What you are asked to do
From the line with "IC3 pin VSS: COM -> +15V" to the line with "CN103 pin 2: +15V -> DGND", retype every line exactly, including those two, and leave out the rest of the data below.
##### Records for the task #####
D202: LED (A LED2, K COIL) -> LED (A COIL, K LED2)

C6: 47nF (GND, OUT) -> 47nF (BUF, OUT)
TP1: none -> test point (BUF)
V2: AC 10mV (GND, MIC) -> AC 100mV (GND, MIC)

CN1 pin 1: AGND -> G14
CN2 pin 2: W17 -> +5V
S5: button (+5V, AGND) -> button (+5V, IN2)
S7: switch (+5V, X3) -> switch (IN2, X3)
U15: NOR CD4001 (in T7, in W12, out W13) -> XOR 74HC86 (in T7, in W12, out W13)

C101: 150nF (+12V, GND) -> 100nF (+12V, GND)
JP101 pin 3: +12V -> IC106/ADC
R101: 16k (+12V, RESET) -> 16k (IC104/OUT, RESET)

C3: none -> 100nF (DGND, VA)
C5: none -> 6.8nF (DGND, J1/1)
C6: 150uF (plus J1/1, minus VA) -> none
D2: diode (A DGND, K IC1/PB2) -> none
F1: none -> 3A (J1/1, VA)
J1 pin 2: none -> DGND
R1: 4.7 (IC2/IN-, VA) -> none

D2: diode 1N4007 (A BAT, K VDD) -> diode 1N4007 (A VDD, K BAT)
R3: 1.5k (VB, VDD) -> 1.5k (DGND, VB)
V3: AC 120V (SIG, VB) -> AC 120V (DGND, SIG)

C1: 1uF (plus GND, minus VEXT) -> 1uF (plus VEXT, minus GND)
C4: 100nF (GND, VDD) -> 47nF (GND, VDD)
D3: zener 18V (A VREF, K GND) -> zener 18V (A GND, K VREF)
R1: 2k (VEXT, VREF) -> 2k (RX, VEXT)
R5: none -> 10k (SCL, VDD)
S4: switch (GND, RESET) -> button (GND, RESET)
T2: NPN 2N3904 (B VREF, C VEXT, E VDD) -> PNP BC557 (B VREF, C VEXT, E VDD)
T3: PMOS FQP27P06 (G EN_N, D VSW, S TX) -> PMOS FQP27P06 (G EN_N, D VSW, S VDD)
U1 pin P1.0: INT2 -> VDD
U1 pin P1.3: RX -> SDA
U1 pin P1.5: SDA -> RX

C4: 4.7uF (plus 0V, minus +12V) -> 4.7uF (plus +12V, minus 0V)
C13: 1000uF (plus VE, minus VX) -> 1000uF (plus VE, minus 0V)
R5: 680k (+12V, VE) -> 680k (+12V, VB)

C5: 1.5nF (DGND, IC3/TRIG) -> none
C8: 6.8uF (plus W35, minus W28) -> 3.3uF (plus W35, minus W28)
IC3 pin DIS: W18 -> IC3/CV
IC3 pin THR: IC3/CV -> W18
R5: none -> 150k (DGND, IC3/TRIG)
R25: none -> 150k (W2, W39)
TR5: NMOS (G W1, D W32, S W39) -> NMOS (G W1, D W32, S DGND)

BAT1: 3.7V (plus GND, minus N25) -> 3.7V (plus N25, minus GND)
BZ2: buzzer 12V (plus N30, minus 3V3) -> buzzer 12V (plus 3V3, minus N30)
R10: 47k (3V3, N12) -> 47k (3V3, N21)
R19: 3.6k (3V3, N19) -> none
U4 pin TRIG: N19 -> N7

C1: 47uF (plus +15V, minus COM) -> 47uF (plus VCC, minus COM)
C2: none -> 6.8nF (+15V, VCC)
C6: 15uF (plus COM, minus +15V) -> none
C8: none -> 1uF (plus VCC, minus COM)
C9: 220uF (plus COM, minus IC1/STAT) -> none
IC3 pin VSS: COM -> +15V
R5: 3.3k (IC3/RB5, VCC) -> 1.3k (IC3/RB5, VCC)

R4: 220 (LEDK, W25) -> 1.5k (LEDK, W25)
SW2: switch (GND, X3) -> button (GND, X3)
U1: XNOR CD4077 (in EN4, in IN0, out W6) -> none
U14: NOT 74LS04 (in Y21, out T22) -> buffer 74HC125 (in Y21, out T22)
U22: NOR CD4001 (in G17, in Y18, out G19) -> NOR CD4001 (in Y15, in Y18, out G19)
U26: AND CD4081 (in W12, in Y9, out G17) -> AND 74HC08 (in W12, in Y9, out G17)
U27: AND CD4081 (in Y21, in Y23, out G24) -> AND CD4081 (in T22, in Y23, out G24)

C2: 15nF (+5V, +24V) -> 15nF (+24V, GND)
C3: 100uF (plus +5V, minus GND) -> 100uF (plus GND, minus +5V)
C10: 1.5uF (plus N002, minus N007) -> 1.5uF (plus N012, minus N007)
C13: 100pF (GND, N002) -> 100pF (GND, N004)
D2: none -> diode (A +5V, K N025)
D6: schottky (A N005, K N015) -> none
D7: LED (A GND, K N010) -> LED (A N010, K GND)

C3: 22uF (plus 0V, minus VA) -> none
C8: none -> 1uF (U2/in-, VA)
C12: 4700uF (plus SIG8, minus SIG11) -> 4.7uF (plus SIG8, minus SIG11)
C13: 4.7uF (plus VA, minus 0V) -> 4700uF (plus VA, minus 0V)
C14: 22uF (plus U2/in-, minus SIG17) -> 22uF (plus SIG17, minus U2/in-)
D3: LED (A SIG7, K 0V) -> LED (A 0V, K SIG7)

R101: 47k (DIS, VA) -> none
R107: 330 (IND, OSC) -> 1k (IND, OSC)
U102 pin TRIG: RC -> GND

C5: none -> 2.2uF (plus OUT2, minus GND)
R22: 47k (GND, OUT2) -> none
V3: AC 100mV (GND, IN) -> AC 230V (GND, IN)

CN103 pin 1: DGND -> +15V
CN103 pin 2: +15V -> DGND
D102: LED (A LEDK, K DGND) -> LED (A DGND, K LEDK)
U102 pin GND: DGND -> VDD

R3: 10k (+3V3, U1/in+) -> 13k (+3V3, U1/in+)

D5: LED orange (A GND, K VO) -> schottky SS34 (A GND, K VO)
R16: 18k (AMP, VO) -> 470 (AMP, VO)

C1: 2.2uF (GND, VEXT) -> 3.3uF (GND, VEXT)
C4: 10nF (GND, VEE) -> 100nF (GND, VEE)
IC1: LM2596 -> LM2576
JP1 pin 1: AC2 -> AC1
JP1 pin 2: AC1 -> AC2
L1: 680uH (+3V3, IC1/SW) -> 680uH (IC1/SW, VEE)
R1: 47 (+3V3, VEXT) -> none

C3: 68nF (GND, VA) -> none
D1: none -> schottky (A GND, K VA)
#####
Answer for the task
IC3 pin VSS: COM -> +15V
R5: 3.3k (IC3/RB5, VCC) -> 1.3k (IC3/RB5, VCC)

R4: 220 (LEDK, W25) -> 1.5k (LEDK, W25)
SW2: switch (GND, X3) -> button (GND, X3)
U1: XNOR CD4077 (in EN4, in IN0, out W6) -> none
U14: NOT 74LS04 (in Y21, out T22) -> buffer 74HC125 (in Y21, out T22)
U22: NOR CD4001 (in G17, in Y18, out G19) -> NOR CD4001 (in Y15, in Y18, out G19)
U26: AND CD4081 (in W12, in Y9, out G17) -> AND 74HC08 (in W12, in Y9, out G17)
U27: AND CD4081 (in Y21, in Y23, out G24) -> AND CD4081 (in T22, in Y23, out G24)

C2: 15nF (+5V, +24V) -> 15nF (+24V, GND)
C3: 100uF (plus +5V, minus GND) -> 100uF (plus GND, minus +5V)
C10: 1.5uF (plus N002, minus N007) -> 1.5uF (plus N012, minus N007)
C13: 100pF (GND, N002) -> 100pF (GND, N004)
D2: none -> diode (A +5V, K N025)
D6: schottky (A N005, K N015) -> none
D7: LED (A GND, K N010) -> LED (A N010, K GND)

C3: 22uF (plus 0V, minus VA) -> none
C8: none -> 1uF (U2/in-, VA)
C12: 4700uF (plus SIG8, minus SIG11) -> 4.7uF (plus SIG8, minus SIG11)
C13: 4.7uF (plus VA, minus 0V) -> 4700uF (plus VA, minus 0V)
C14: 22uF (plus U2/in-, minus SIG17) -> 22uF (plus SIG17, minus U2/in-)
D3: LED (A SIG7, K 0V) -> LED (A 0V, K SIG7)

R101: 47k (DIS, VA) -> none
R107: 330 (IND, OSC) -> 1k (IND, OSC)
U102 pin TRIG: RC -> GND

C5: none -> 2.2uF (plus OUT2, minus GND)
R22: 47k (GND, OUT2) -> none
V3: AC 100mV (GND, IN) -> AC 230V (GND, IN)

CN103 pin 1: DGND -> +15V
CN103 pin 2: +15V -> DGND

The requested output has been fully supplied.